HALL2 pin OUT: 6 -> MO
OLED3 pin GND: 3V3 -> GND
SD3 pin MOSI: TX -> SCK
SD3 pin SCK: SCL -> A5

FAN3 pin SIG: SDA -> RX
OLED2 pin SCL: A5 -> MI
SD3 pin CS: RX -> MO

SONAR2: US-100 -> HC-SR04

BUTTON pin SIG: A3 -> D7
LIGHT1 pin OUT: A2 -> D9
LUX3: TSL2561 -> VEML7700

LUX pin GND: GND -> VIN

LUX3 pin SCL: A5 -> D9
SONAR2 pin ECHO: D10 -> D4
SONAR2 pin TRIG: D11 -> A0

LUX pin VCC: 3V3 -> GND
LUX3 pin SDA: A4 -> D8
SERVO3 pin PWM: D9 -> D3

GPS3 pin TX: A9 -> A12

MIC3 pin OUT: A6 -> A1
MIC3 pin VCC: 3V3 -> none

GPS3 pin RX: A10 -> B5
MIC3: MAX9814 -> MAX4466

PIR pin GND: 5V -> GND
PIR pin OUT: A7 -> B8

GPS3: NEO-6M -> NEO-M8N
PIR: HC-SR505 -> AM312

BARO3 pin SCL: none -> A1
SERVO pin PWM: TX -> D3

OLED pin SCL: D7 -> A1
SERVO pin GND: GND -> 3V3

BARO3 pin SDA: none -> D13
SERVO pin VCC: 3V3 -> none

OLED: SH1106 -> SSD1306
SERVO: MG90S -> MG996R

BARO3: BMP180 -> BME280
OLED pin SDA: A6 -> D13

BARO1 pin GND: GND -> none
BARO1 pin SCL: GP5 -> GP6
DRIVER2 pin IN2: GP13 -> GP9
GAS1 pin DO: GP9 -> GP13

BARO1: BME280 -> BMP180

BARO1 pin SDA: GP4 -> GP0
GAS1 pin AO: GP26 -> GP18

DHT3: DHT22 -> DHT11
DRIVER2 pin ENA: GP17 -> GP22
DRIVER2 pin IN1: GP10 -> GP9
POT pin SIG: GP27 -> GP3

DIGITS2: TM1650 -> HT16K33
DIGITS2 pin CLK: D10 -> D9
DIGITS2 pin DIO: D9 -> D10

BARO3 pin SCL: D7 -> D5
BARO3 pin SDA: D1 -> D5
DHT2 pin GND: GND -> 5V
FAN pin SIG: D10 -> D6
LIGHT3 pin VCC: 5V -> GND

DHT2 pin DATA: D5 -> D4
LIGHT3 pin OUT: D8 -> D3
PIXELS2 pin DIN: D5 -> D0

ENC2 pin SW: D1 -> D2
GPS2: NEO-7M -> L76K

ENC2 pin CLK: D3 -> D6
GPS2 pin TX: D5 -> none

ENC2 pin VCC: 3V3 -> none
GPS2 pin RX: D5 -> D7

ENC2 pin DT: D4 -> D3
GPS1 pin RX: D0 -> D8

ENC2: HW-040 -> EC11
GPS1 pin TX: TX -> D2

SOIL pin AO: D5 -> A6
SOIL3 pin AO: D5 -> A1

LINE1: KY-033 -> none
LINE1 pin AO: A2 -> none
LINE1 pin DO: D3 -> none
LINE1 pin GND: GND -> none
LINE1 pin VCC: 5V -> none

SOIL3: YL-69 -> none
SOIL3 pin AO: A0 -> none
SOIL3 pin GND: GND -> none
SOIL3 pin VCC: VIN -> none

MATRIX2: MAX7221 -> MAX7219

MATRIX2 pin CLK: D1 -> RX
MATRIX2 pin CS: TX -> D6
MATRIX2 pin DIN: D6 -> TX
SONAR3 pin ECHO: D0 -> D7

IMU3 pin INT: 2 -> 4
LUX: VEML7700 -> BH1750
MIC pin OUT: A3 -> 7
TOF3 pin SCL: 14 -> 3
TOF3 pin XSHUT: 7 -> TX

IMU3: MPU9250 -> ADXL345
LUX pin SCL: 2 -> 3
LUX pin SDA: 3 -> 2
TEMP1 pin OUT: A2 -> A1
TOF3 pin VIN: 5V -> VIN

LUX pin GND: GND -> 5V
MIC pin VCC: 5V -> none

---*---

From the line containing "SOIL pin AO: D5 -> A6" down to the line containing "IMU3: MPU9250 -> ADXL345" in the material above, reproduce every line exactly, including the two end lines.

SOIL pin AO: D5 -> A6
SOIL3 pin AO: D5 -> A1

LINE1: KY-033 -> none
LINE1 pin AO: A2 -> none
LINE1 pin DO: D3 -> none
LINE1 pin GND: GND -> none
LINE1 pin VCC: 5V -> none

SOIL3: YL-69 -> none
SOIL3 pin AO: A0 -> none
SOIL3 pin GND: GND -> none
SOIL3 pin VCC: VIN -> none

MATRIX2: MAX7221 -> MAX7219

MATRIX2 pin CLK: D1 -> RX
MATRIX2 pin CS: TX -> D6
MATRIX2 pin DIN: D6 -> TX
SONAR3 pin ECHO: D0 -> D7

IMU3 pin INT: 2 -> 4
LUX: VEML7700 -> BH1750
MIC pin OUT: A3 -> 7
TOF3 pin SCL: 14 -> 3
TOF3 pin XSHUT: 7 -> TX

IMU3: MPU9250 -> ADXL345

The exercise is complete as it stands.